- WHAT NEEDS TO BE DONE: Rewrite the items below with "bowling ball" switched to "billiard ball" wherever it occurs and everything else left as is. Omit the pictures.
Start of SOURCE MATERIAL
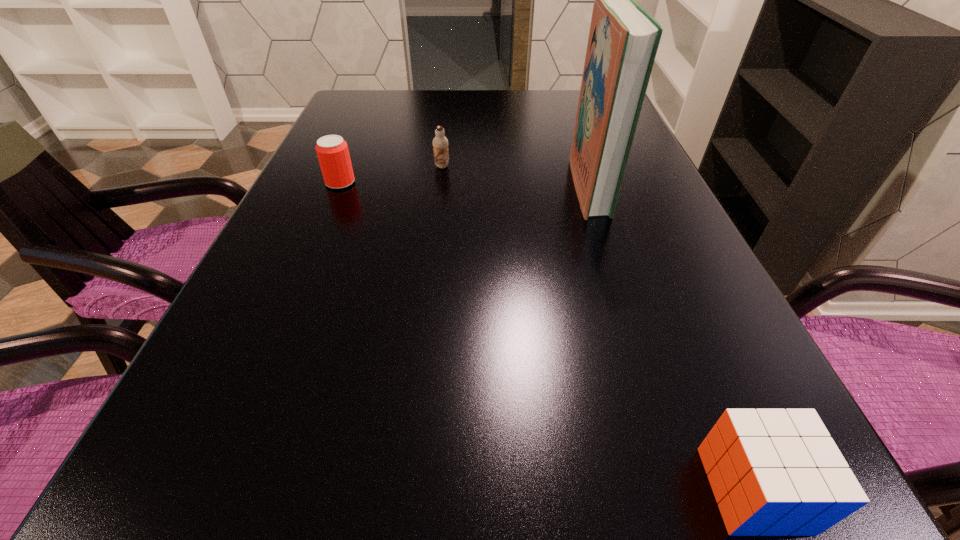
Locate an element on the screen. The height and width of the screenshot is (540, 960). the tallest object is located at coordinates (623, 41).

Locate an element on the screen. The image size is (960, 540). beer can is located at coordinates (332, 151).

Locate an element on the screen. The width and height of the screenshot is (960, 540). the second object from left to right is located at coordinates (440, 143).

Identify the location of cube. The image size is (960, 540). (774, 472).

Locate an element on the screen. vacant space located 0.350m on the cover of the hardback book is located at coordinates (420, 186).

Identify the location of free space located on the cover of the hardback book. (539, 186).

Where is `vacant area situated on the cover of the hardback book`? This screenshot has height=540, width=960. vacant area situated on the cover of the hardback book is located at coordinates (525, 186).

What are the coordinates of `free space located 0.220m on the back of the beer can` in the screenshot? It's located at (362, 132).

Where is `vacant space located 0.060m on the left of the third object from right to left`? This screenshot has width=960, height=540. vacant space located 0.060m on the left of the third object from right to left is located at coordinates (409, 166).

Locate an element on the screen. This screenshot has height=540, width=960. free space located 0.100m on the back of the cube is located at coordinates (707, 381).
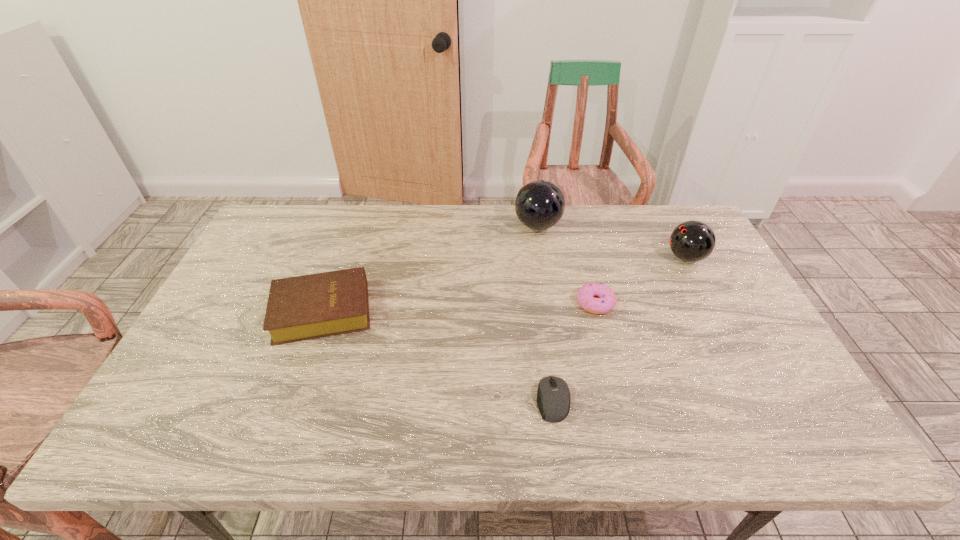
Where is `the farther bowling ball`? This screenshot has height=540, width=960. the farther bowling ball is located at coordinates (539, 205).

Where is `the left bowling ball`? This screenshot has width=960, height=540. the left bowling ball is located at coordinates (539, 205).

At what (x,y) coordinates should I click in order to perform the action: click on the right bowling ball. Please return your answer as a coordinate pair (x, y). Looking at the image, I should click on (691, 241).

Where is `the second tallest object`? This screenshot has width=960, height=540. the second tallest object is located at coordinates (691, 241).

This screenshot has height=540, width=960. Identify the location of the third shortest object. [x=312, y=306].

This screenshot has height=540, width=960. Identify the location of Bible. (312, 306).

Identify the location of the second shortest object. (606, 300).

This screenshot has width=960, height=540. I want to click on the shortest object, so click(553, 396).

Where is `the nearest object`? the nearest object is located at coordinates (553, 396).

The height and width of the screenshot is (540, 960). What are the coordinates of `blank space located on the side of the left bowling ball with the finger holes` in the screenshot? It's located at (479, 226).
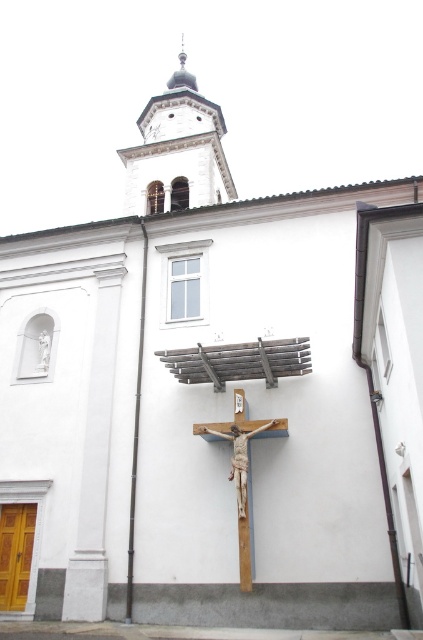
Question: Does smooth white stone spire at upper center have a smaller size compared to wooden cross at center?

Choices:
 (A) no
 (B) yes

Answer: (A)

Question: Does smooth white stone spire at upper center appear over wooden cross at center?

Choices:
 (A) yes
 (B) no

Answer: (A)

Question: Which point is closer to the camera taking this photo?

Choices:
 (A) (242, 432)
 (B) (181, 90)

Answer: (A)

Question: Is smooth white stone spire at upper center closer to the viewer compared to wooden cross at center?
End of SOURCE MATERIAL
- TASK OUTPUT:
Locate an element on the screen. The height and width of the screenshot is (540, 960). the tallest object is located at coordinates (623, 41).

Locate an element on the screen. The image size is (960, 540). beer can is located at coordinates (332, 151).

Locate an element on the screen. The width and height of the screenshot is (960, 540). the second object from left to right is located at coordinates (440, 143).

Identify the location of cube. The image size is (960, 540). (774, 472).

Locate an element on the screen. vacant space located 0.350m on the cover of the hardback book is located at coordinates (420, 186).

Identify the location of free space located on the cover of the hardback book. (539, 186).

Where is `vacant area situated on the cover of the hardback book`? This screenshot has height=540, width=960. vacant area situated on the cover of the hardback book is located at coordinates (525, 186).

What are the coordinates of `free space located 0.220m on the back of the beer can` in the screenshot? It's located at (362, 132).

Where is `vacant space located 0.060m on the left of the third object from right to left`? This screenshot has width=960, height=540. vacant space located 0.060m on the left of the third object from right to left is located at coordinates (409, 166).

Locate an element on the screen. This screenshot has height=540, width=960. free space located 0.100m on the back of the cube is located at coordinates (707, 381).
Where is `the farther billiard ball`? This screenshot has height=540, width=960. the farther billiard ball is located at coordinates (539, 205).

Where is `the left billiard ball`? This screenshot has width=960, height=540. the left billiard ball is located at coordinates (539, 205).

At what (x,y) coordinates should I click in order to perform the action: click on the right billiard ball. Please return your answer as a coordinate pair (x, y). Looking at the image, I should click on (691, 241).

Where is `the second tallest object`? This screenshot has width=960, height=540. the second tallest object is located at coordinates (691, 241).

This screenshot has height=540, width=960. Identify the location of the third shortest object. [x=312, y=306].

This screenshot has height=540, width=960. Identify the location of Bible. (312, 306).

Identify the location of the second shortest object. (606, 300).

This screenshot has width=960, height=540. I want to click on the shortest object, so click(553, 396).

Where is `the nearest object`? the nearest object is located at coordinates (553, 396).

The height and width of the screenshot is (540, 960). What are the coordinates of `blank space located on the side of the left billiard ball with the finger holes` in the screenshot? It's located at (479, 226).
Question: Does smooth white stone spire at upper center have a smaller size compared to wooden cross at center?

Choices:
 (A) no
 (B) yes

Answer: (A)

Question: Does smooth white stone spire at upper center appear over wooden cross at center?

Choices:
 (A) yes
 (B) no

Answer: (A)

Question: Which point is closer to the camera taking this photo?

Choices:
 (A) (242, 432)
 (B) (181, 90)

Answer: (A)

Question: Is smooth white stone spire at upper center closer to the viewer compared to wooden cross at center?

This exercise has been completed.